Start of PROVIDED INFORMATION

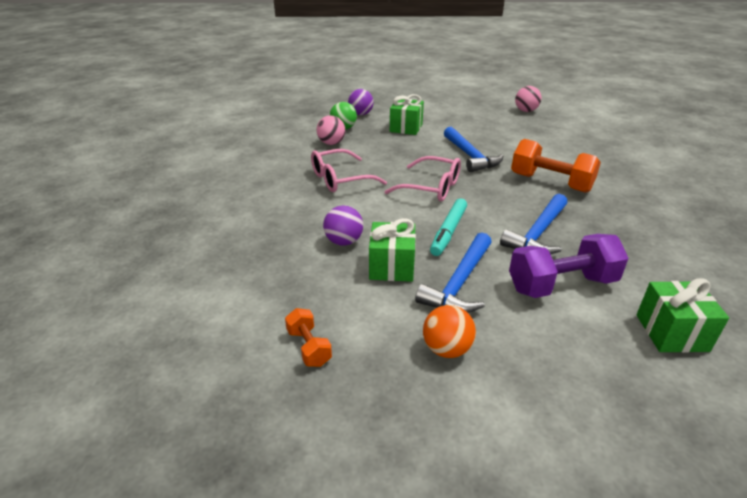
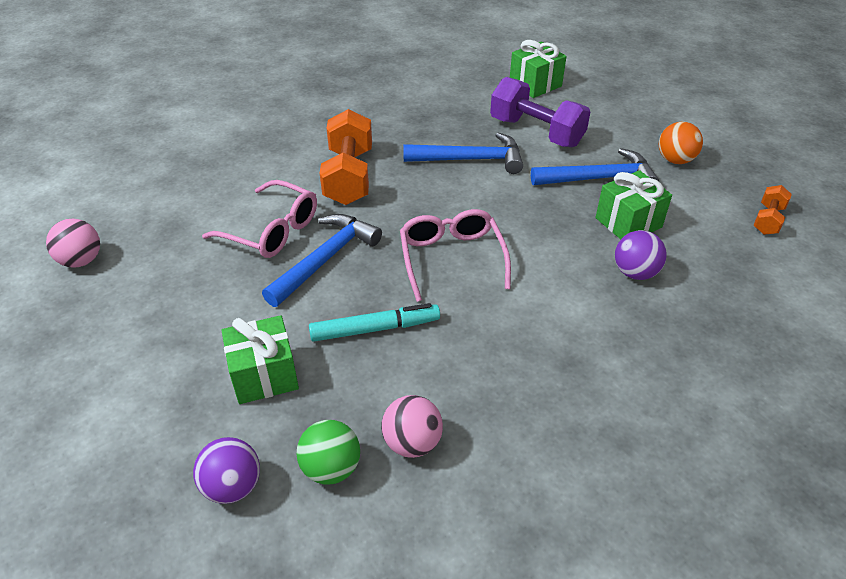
camera: 125 degrees left, 10 degrees up
(340, 179) = (518, 354): pink glasses -> pink glasses (272, 230)
(448, 232) = (531, 211): turquoise marker -> turquoise marker (375, 329)

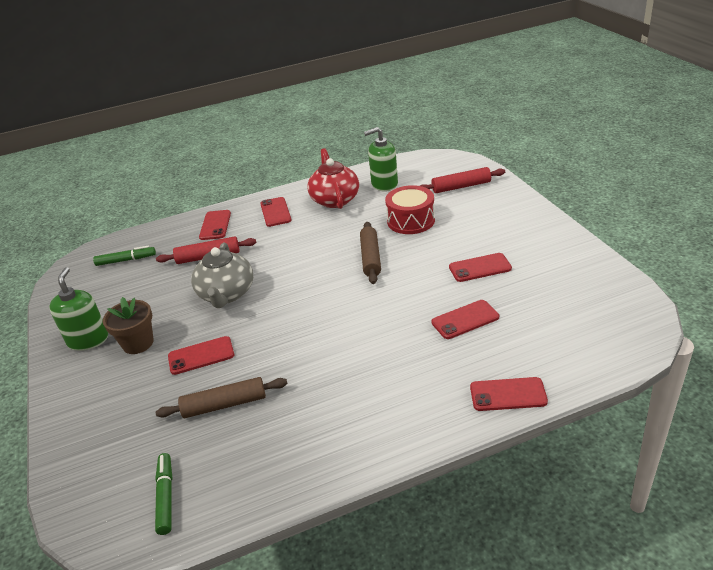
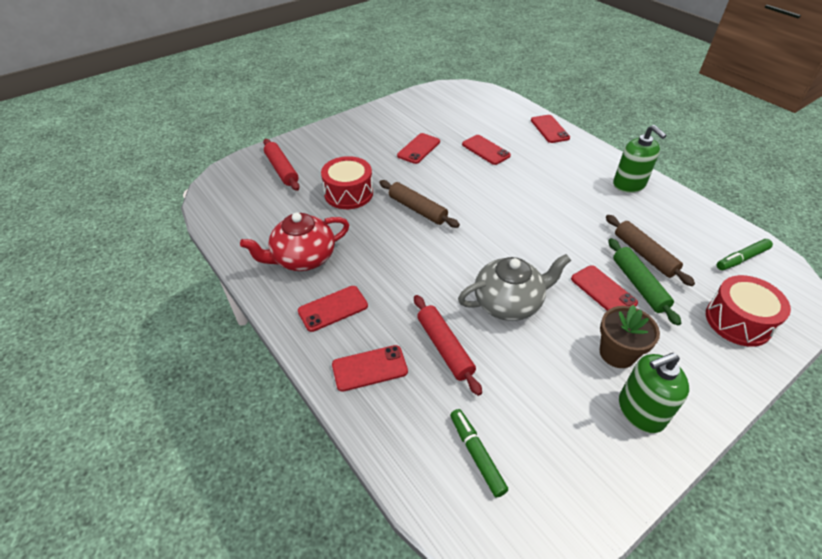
camera: 110 degrees left, 10 degrees up
(102, 443) = (738, 321): none -> red drum
(190, 384) = (639, 285): none -> green rolling pin
(370, 258) = (417, 209): brown rolling pin -> brown rolling pin turned 60 degrees clockwise
(384, 184) = (270, 223): green soap dispenser -> green soap dispenser (629, 184)
(480, 268) = (419, 149): red phone -> red phone turned 60 degrees clockwise

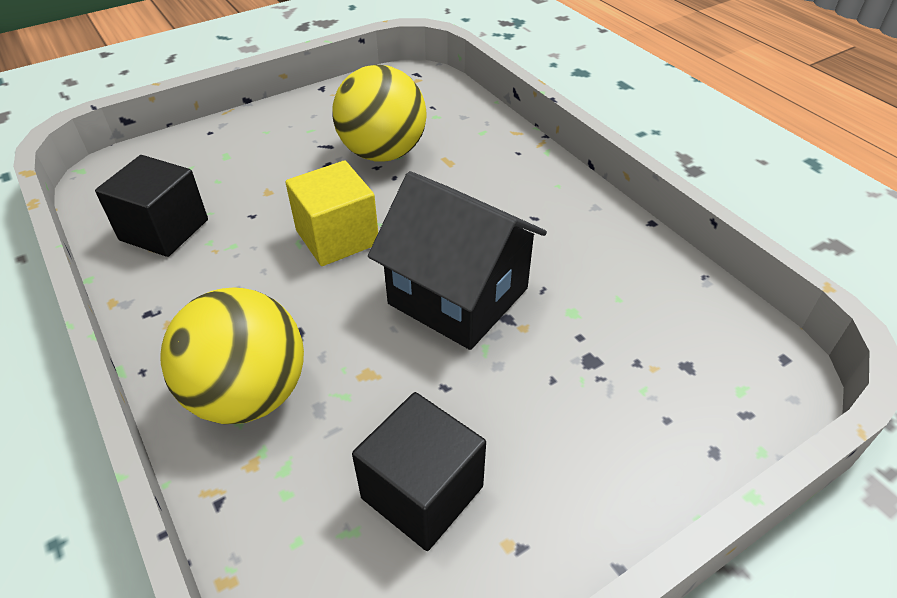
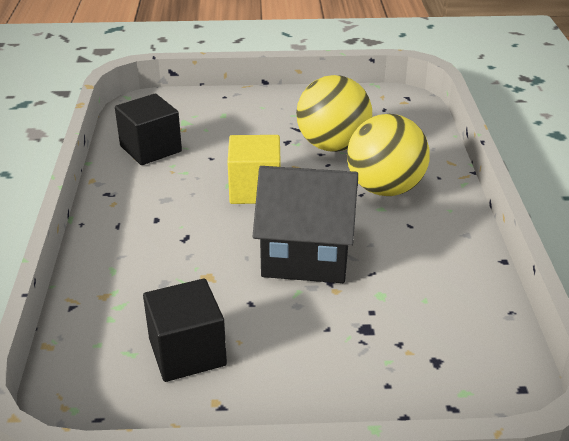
camera: 30 degrees right, 10 degrees down
(249, 395) = (129, 259): yellow ball -> yellow ball (385, 189)
(458, 296) = (306, 254): black house -> black house turned 60 degrees counterclockwise

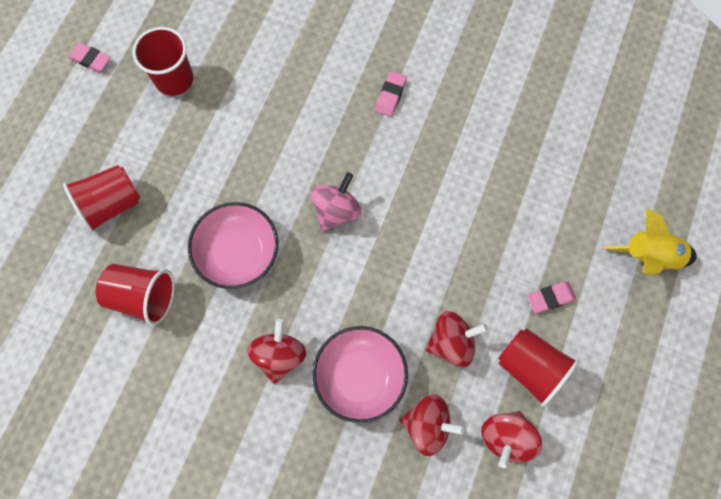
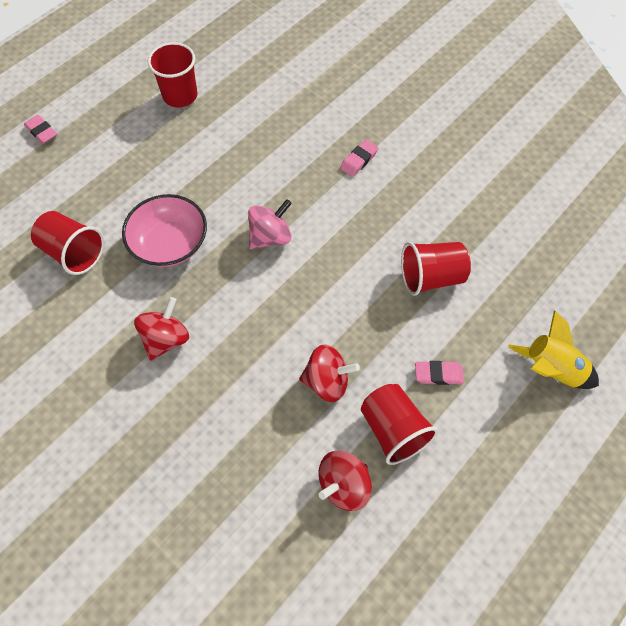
camera: 20 degrees right, 10 degrees down
(91, 59) = (120, 63): pink eraser -> pink eraser (42, 132)
(111, 204) = (83, 173): red cup -> red cup (431, 277)
(360, 376) = (229, 382): pink bowl -> none
(427, 425) = (273, 447): red spinning top -> none

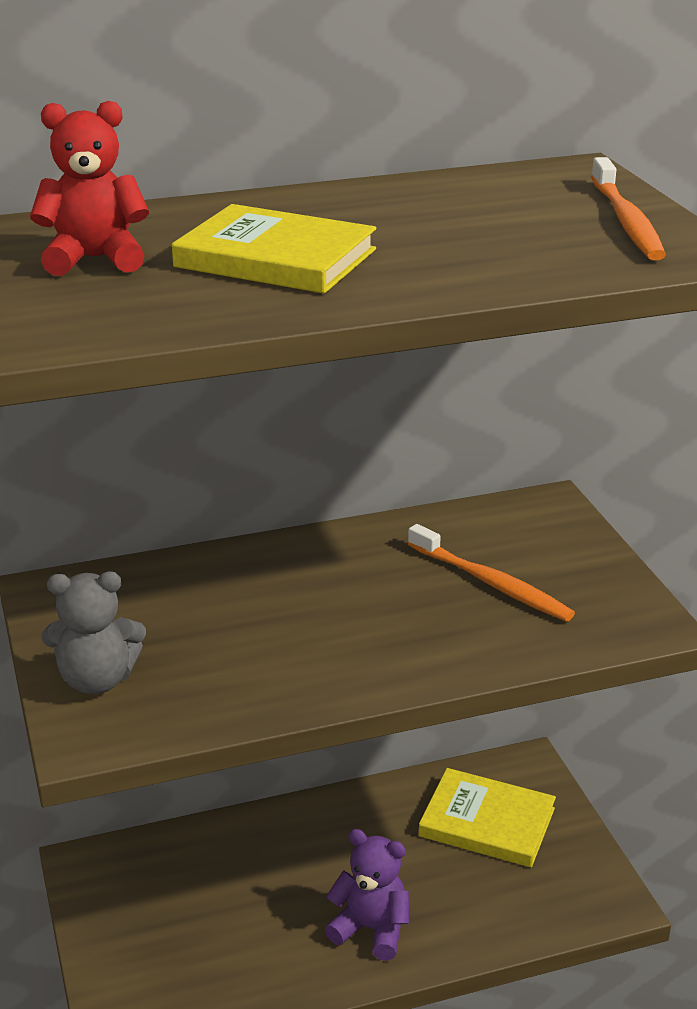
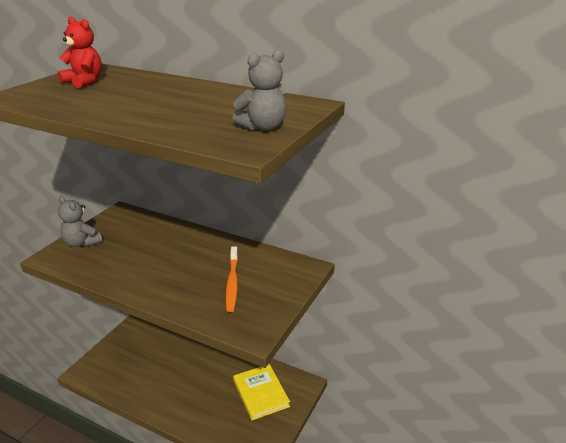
camera: 45 degrees right, 0 degrees up
(276, 258) = (122, 98): yellow book -> none
(371, 929) = (177, 399): purple teddy bear -> none
(626, 221) = (263, 127): orange toothbrush -> grey teddy bear

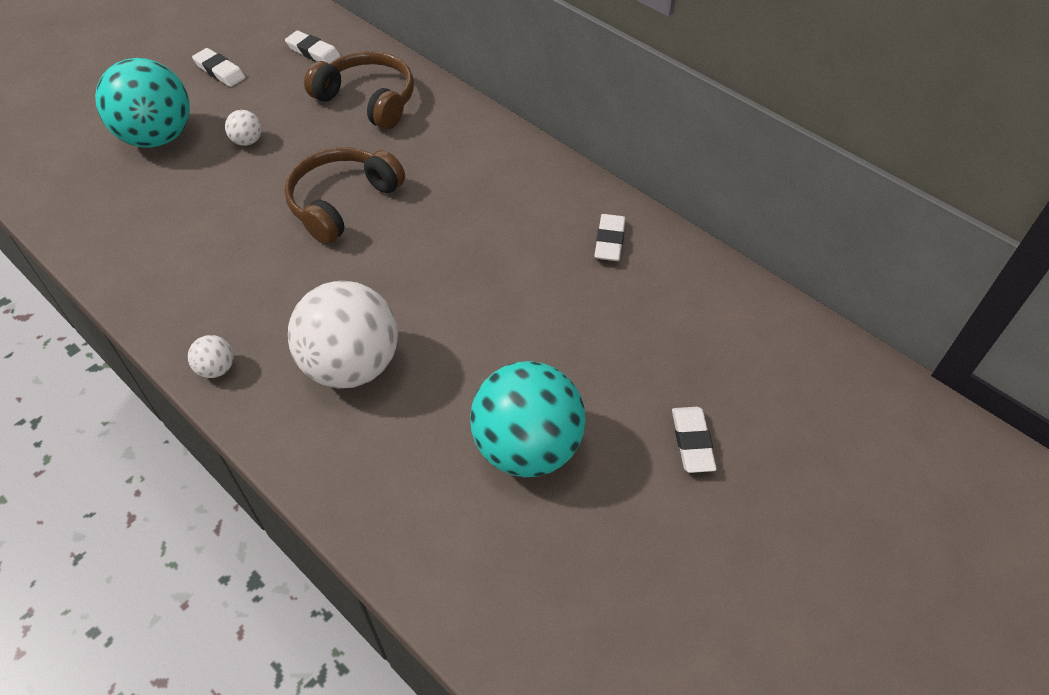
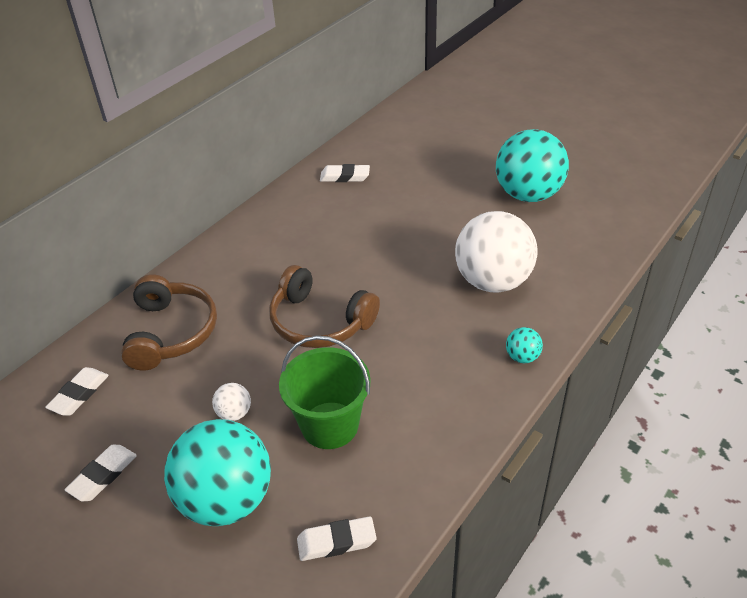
camera: 95 degrees left, 10 degrees down
(202, 202) = (330, 425): none -> green bucket
(217, 368) = (522, 357): white ball -> turquoise ball
(368, 100) = (171, 332): brown headphones -> brown headphones turned 150 degrees clockwise
(692, 442) = (499, 138): white eraser -> white eraser (336, 541)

End of PROVIDED INFORMATION

Leave the pictures out and repeat exactly the lines from the beginning of the records to the line bearing "(91, 59) = (120, 63): pink", both ends counted.

-- SOLUTION --
camera: 125 degrees left, 10 degrees up
(340, 179) = (518, 354): pink glasses -> pink glasses (272, 230)
(448, 232) = (531, 211): turquoise marker -> turquoise marker (375, 329)

camera: 110 degrees left, 10 degrees up
(102, 443) = (738, 321): none -> red drum
(190, 384) = (639, 285): none -> green rolling pin
(370, 258) = (417, 209): brown rolling pin -> brown rolling pin turned 60 degrees clockwise
(384, 184) = (270, 223): green soap dispenser -> green soap dispenser (629, 184)
(480, 268) = (419, 149): red phone -> red phone turned 60 degrees clockwise

camera: 30 degrees right, 10 degrees down
(249, 395) = (129, 259): yellow ball -> yellow ball (385, 189)
(458, 296) = (306, 254): black house -> black house turned 60 degrees counterclockwise

camera: 20 degrees right, 10 degrees down
(91, 59) = (120, 63): pink eraser -> pink eraser (42, 132)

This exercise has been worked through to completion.